■ Given information ■
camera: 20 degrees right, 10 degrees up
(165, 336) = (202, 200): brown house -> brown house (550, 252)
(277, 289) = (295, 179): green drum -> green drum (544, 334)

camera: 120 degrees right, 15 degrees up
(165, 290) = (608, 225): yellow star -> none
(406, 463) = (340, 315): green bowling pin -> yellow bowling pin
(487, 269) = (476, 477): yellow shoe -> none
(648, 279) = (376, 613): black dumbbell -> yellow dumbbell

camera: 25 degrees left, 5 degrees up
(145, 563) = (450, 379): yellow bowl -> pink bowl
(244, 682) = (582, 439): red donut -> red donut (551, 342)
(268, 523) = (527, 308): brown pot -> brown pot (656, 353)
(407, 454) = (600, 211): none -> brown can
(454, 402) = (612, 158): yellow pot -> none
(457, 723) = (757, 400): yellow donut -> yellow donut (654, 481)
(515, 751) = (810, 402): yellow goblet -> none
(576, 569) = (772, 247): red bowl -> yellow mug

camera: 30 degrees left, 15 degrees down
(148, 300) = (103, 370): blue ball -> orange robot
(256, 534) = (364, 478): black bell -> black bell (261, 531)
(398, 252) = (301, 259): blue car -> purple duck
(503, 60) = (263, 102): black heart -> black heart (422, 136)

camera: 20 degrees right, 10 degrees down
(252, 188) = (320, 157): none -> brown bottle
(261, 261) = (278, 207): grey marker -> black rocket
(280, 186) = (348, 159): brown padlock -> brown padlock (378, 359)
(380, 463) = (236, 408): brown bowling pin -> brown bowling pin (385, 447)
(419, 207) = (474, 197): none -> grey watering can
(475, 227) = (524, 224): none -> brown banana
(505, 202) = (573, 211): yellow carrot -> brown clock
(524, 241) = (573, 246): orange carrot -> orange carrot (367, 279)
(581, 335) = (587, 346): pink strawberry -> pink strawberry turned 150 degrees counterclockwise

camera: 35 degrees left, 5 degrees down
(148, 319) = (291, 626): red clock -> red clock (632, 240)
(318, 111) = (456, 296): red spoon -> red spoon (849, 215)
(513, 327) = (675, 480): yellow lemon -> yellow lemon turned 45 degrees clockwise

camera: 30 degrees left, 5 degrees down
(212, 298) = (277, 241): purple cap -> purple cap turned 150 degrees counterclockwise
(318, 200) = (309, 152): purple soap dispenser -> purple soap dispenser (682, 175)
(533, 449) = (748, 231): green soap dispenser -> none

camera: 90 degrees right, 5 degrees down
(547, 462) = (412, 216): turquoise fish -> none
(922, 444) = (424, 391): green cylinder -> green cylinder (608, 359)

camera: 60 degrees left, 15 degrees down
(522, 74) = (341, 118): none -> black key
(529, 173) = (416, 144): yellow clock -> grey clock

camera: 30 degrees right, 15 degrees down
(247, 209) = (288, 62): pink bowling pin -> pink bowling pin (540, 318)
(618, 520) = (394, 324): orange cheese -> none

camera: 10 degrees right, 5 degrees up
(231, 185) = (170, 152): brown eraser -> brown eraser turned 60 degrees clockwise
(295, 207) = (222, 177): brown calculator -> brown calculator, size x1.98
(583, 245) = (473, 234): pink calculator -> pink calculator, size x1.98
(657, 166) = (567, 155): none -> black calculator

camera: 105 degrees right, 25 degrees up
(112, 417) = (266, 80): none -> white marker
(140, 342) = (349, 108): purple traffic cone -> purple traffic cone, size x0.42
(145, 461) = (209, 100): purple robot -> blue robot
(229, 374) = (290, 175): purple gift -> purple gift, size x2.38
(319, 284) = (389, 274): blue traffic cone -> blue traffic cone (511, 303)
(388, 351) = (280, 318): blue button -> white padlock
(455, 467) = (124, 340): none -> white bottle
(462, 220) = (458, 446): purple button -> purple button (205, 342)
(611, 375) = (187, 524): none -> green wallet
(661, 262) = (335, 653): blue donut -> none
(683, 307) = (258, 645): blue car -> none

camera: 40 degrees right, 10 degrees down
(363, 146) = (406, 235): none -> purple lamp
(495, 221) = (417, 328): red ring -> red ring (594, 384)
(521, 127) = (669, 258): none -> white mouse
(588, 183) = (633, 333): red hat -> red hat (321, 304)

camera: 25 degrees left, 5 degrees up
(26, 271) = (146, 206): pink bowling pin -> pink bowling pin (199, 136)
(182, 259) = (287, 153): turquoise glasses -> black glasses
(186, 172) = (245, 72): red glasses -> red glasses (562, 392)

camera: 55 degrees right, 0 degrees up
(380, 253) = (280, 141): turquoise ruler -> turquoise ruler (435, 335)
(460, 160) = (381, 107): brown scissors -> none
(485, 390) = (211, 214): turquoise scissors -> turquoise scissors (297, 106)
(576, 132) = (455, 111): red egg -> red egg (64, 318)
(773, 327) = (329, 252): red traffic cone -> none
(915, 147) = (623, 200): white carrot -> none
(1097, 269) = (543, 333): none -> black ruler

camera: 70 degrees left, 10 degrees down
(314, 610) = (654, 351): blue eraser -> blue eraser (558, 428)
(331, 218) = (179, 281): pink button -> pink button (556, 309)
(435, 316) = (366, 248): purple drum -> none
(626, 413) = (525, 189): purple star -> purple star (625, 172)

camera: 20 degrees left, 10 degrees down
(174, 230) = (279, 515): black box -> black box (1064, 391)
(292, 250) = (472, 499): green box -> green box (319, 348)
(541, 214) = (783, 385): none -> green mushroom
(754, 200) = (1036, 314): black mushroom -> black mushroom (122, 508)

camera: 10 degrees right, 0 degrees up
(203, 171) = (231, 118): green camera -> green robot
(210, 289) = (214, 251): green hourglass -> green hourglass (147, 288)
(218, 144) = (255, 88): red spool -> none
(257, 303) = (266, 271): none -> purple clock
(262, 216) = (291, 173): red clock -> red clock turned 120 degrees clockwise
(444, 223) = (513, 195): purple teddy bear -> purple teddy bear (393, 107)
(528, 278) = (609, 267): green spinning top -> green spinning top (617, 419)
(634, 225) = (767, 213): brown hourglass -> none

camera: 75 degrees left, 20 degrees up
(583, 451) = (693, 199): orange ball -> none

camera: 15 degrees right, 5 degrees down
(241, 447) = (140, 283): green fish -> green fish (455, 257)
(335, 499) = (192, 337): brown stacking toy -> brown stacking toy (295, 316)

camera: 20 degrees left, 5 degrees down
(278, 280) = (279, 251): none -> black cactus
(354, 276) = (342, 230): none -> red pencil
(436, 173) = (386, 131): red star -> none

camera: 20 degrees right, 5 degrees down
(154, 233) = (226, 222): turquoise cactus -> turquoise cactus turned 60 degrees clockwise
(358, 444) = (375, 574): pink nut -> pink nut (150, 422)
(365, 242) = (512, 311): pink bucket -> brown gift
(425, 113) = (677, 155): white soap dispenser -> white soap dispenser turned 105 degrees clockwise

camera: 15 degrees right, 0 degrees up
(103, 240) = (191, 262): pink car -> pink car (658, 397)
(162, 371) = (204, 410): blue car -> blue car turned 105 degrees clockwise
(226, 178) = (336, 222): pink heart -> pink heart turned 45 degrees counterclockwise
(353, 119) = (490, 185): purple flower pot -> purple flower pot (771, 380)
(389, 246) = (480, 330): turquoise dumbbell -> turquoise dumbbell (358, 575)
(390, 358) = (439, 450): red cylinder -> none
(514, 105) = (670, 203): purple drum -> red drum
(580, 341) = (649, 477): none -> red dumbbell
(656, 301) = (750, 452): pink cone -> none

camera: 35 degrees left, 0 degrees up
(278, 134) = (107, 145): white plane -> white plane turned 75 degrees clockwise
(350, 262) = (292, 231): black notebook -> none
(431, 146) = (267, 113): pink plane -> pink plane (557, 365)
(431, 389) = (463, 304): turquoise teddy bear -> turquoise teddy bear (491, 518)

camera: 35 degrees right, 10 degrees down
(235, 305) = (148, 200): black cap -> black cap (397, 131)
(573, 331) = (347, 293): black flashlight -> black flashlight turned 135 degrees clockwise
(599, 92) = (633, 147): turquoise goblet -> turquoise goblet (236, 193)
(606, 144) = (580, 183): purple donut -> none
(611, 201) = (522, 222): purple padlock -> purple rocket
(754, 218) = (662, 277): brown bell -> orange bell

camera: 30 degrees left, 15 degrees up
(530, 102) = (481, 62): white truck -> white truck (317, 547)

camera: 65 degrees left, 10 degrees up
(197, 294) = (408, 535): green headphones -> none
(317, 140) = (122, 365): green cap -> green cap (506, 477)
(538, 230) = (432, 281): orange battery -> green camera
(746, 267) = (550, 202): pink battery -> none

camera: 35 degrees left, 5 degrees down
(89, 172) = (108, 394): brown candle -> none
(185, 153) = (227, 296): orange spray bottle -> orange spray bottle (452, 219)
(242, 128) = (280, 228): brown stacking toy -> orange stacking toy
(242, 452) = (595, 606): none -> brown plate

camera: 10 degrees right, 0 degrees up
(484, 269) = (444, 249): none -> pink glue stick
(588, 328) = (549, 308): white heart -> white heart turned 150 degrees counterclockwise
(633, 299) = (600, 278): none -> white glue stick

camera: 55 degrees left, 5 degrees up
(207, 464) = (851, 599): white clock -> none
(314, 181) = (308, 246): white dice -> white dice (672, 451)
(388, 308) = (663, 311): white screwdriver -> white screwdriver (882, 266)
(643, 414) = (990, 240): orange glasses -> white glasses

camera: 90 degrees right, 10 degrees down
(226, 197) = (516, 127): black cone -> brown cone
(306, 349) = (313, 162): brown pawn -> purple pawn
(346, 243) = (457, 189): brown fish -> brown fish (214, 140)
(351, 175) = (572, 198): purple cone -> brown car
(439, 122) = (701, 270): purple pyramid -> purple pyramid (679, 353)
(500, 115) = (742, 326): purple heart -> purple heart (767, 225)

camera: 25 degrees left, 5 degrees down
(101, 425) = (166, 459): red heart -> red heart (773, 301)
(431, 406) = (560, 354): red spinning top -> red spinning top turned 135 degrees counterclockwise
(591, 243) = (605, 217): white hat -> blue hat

■ Exercise instructions ■
Working from the data above, extract solely the lines from the one containing "(256, 534) = (364, 478): black" through the one containing "(419, 207) = (474, 197): none", exactly as they appear, both included.

■ Solution for this exercise ■
(256, 534) = (364, 478): black bell -> black bell (261, 531)
(398, 252) = (301, 259): blue car -> purple duck
(503, 60) = (263, 102): black heart -> black heart (422, 136)

camera: 20 degrees right, 10 degrees down
(252, 188) = (320, 157): none -> brown bottle
(261, 261) = (278, 207): grey marker -> black rocket
(280, 186) = (348, 159): brown padlock -> brown padlock (378, 359)
(380, 463) = (236, 408): brown bowling pin -> brown bowling pin (385, 447)
(419, 207) = (474, 197): none -> grey watering can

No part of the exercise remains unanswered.